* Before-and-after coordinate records
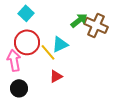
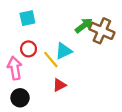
cyan square: (26, 13) -> (27, 18), turned 35
red circle: (27, 42) -> (29, 49), size x0.6

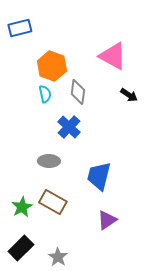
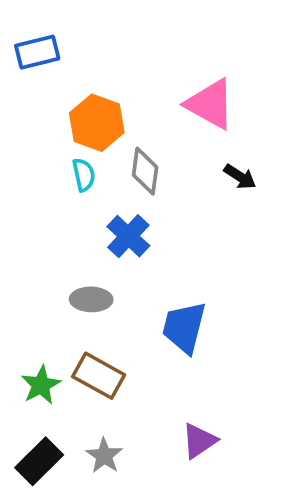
purple triangle: (107, 220) -> (199, 441), moved
gray star: (58, 257) -> (104, 456), moved

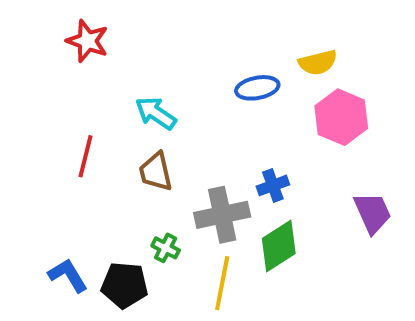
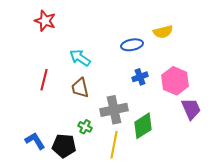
pink hexagon: (341, 117) -> (175, 81), moved
blue cross: (273, 185) -> (140, 77), moved

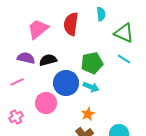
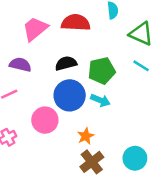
red semicircle: (71, 24) -> (76, 23), turned 85
black semicircle: (48, 60) -> (66, 63), moved
orange star: (88, 114) -> (86, 136), moved

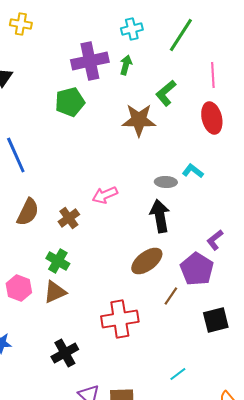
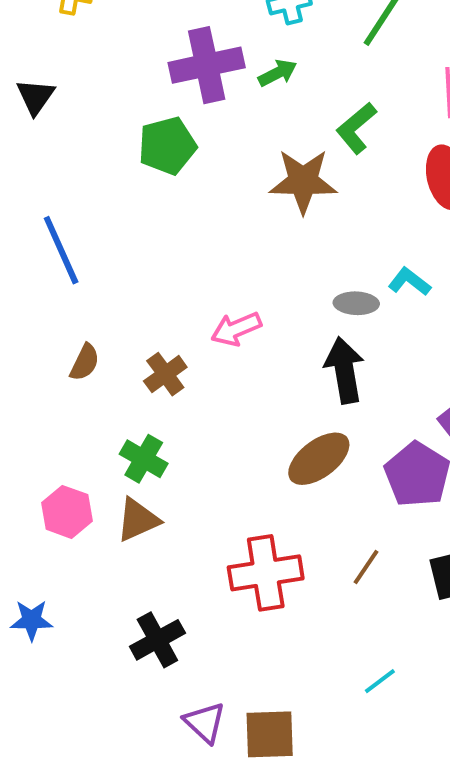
green arrow: (126, 65) -> (278, 73), turned 48
brown semicircle: (28, 212) -> (85, 362), size x0.7
brown line: (171, 296) -> (366, 567), moved

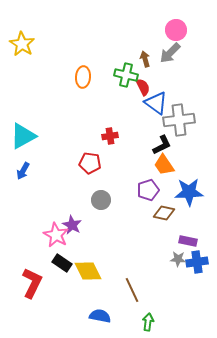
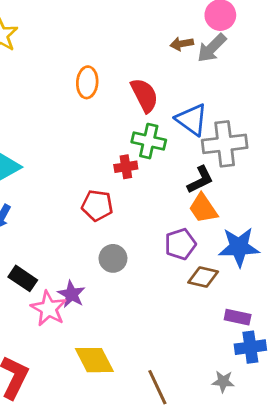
brown arrow: (145, 59) -> (182, 44), moved, turned -84
green cross: (126, 75) -> (149, 141), moved
red semicircle: (143, 87) -> (144, 95), moved, size x1.4
gray star: (178, 259) -> (223, 382), moved
black rectangle: (62, 263) -> (23, 278), moved

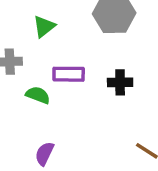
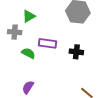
green triangle: (44, 26) -> (29, 16), moved

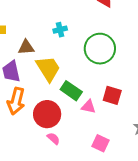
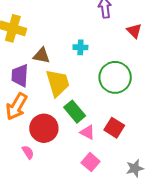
pink semicircle: (53, 139) -> (28, 152), moved
pink square: (100, 143) -> (91, 162), moved

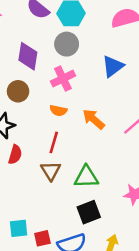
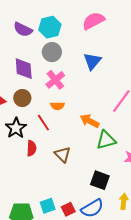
orange arrow: (94, 119) -> (90, 121), moved
red line: (54, 142) -> (43, 123), moved, turned -36
green triangle: (86, 177) -> (106, 140), moved
black square: (89, 212) -> (100, 180), turned -36

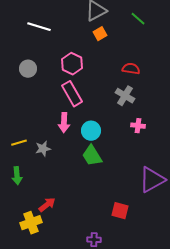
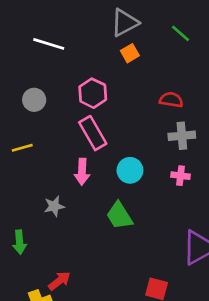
gray cross: (125, 96) -> (182, 136), moved, turned -36
cyan circle: (91, 131) -> (130, 170), moved
yellow line: (19, 143) -> (22, 148), moved

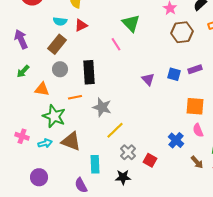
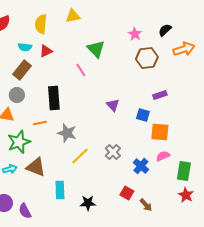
gray circle: (60, 69) -> (17, 95), moved
blue square: (174, 74) -> (143, 115), moved
green star: (54, 116) -> (19, 142), turned 30
pink semicircle: (198, 130) -> (163, 156), turned 88
gray cross: (128, 152) -> (113, 152), moved
red square: (150, 160) -> (127, 193), moved
brown arrow: (197, 162) -> (146, 205), moved
purple semicircle: (81, 185) -> (25, 211), moved

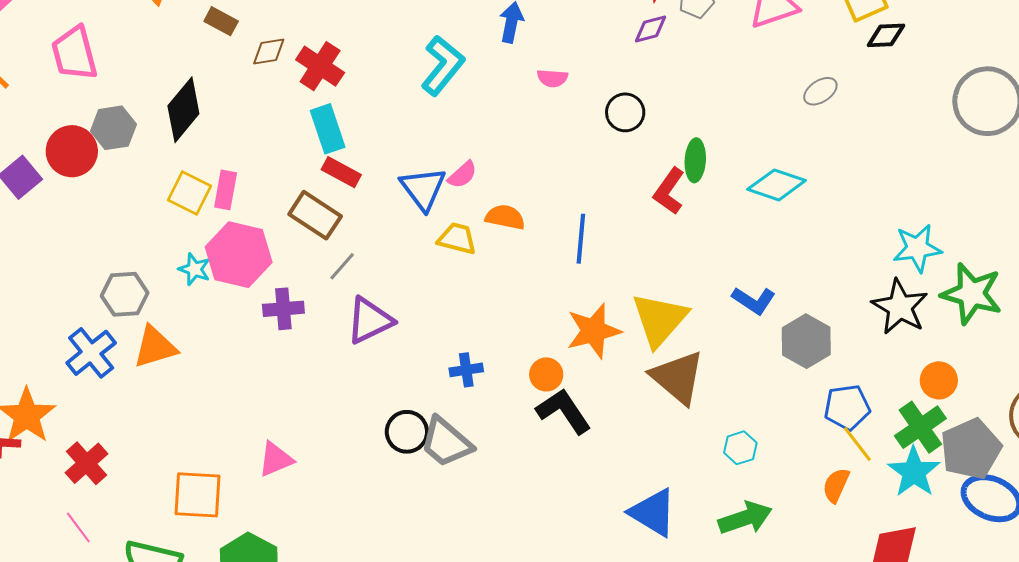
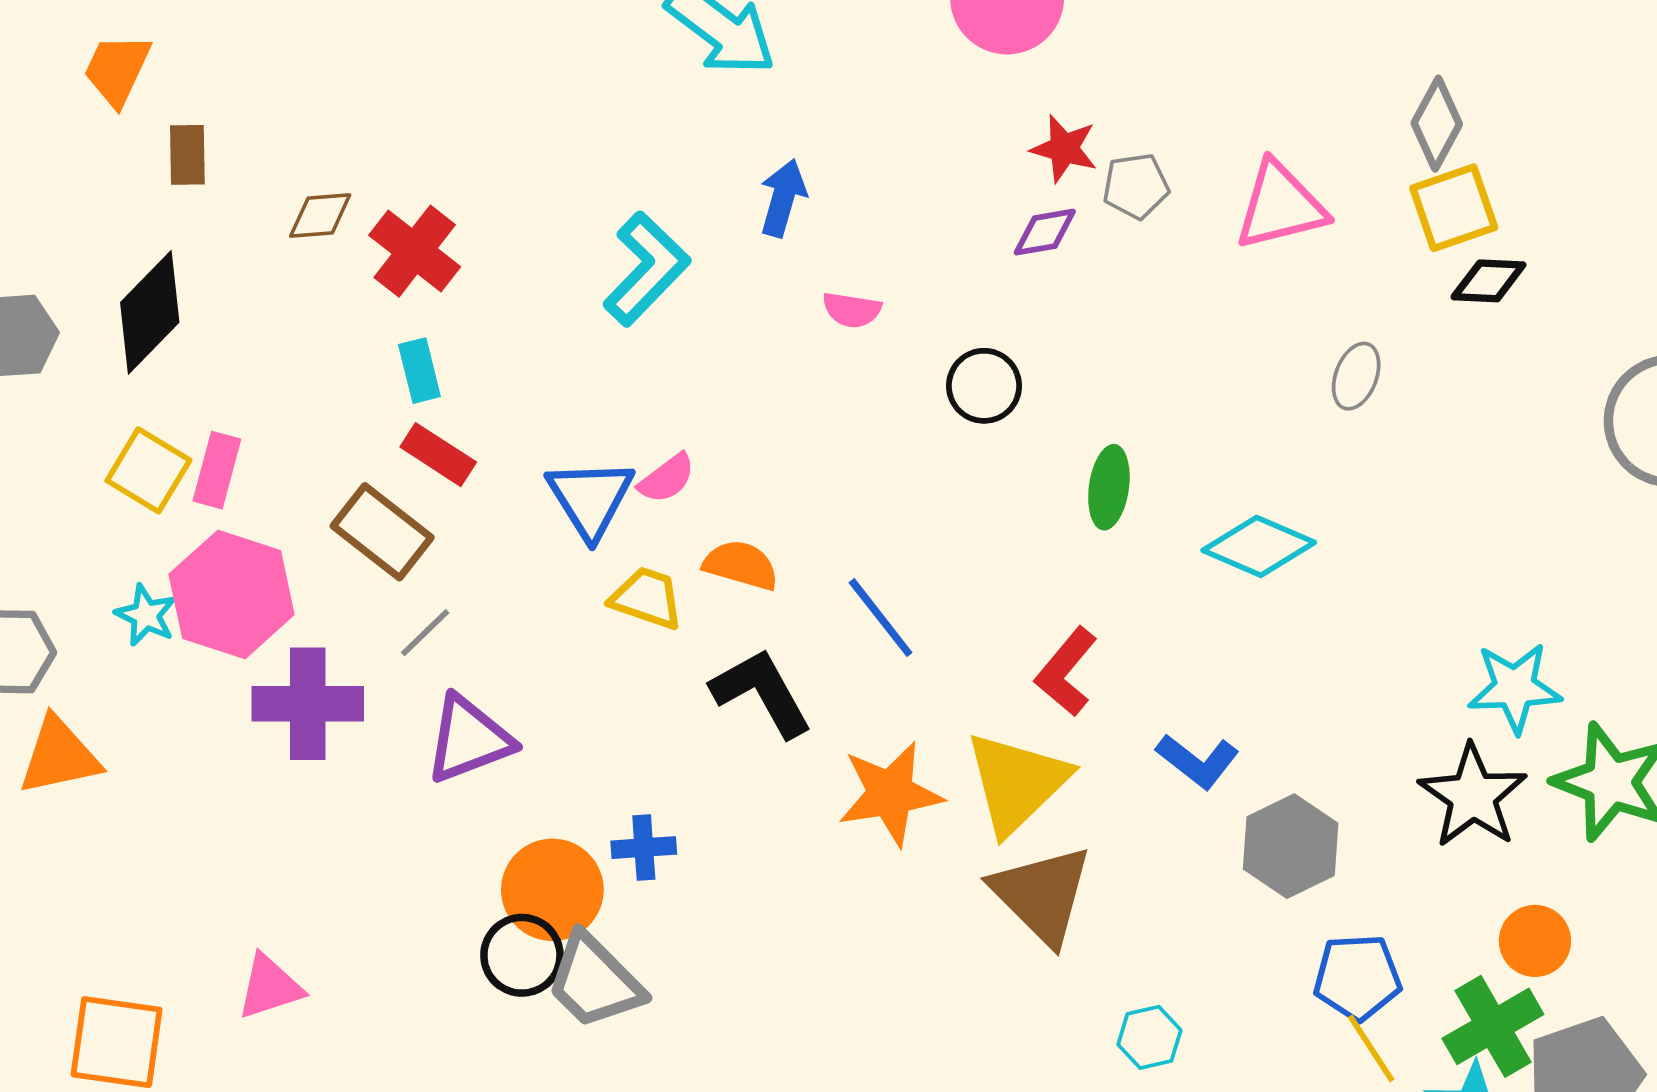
brown rectangle: (221, 21) -> (187, 155), moved, turned 56
gray ellipse: (820, 91) -> (1356, 376), turned -40
cyan rectangle: (328, 129) -> (419, 371), size x0.7
red L-shape: (669, 191) -> (1066, 672), moved
blue line: (581, 239) -> (881, 618), turned -48
purple cross: (283, 309) -> (308, 704), size x1.4
orange circle: (546, 374) -> (552, 890), moved, size x1.6
black L-shape: (564, 411) -> (762, 693), moved

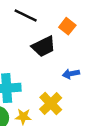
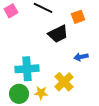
orange square: (67, 26) -> (78, 17), turned 32

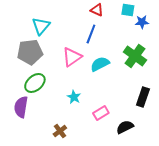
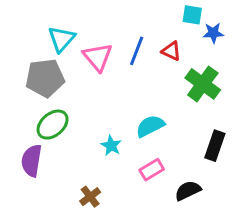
red triangle: (97, 10) -> (171, 51), moved
pink triangle: (72, 57) -> (98, 57), moved, turned -35
cyan semicircle: (100, 64) -> (150, 126), moved

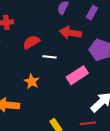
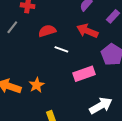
orange star: (32, 81) -> (37, 85), moved

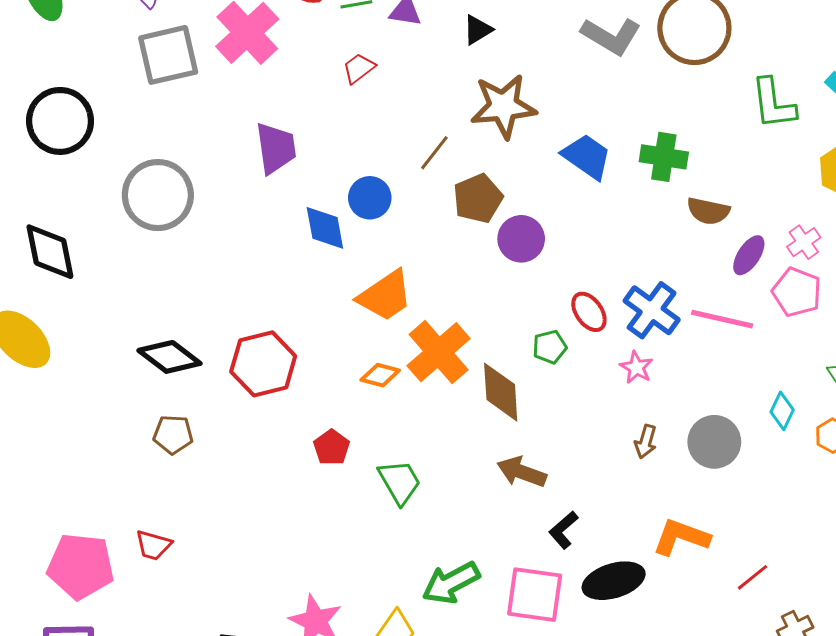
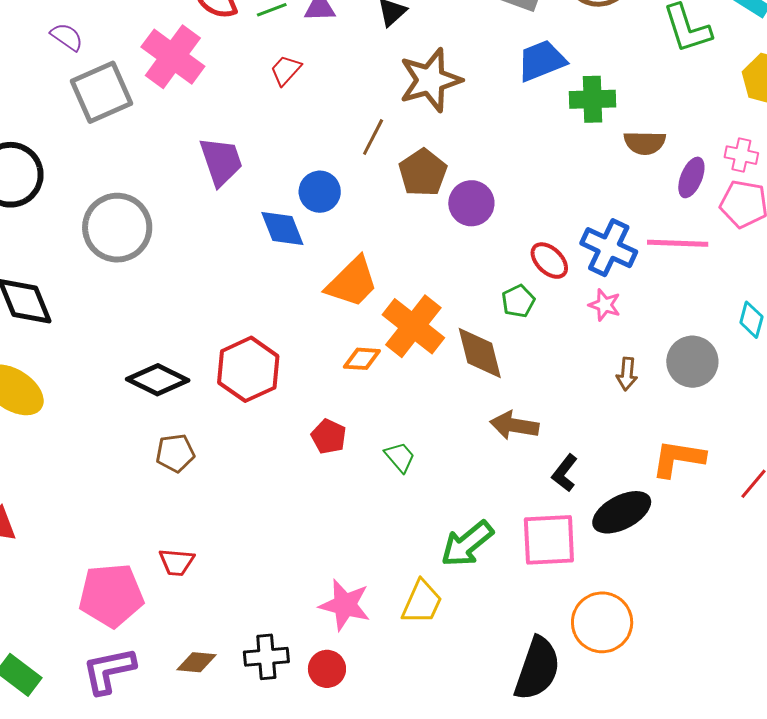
blue trapezoid: (587, 156) -> (542, 61), moved, turned -46
pink cross: (804, 242) -> (741, 155), turned -32
green trapezoid: (400, 482) -> (400, 457), size x0.7

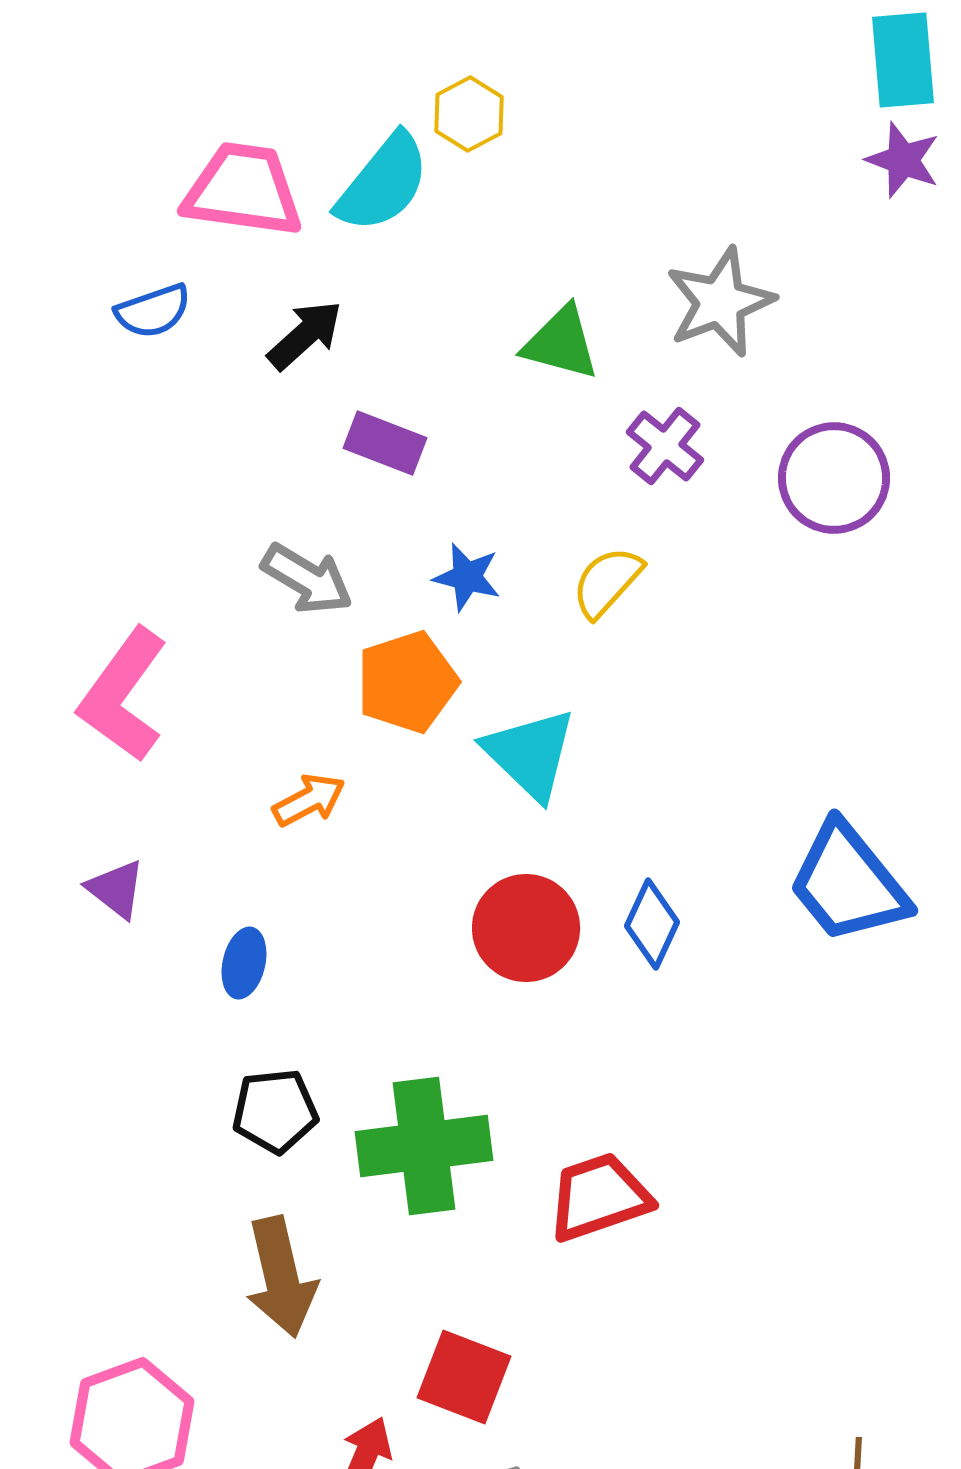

* PROBLEM TO WORK ON
Count every line of the data above that includes the word "purple", then state the total and nothing more.

* RESULT BELOW
3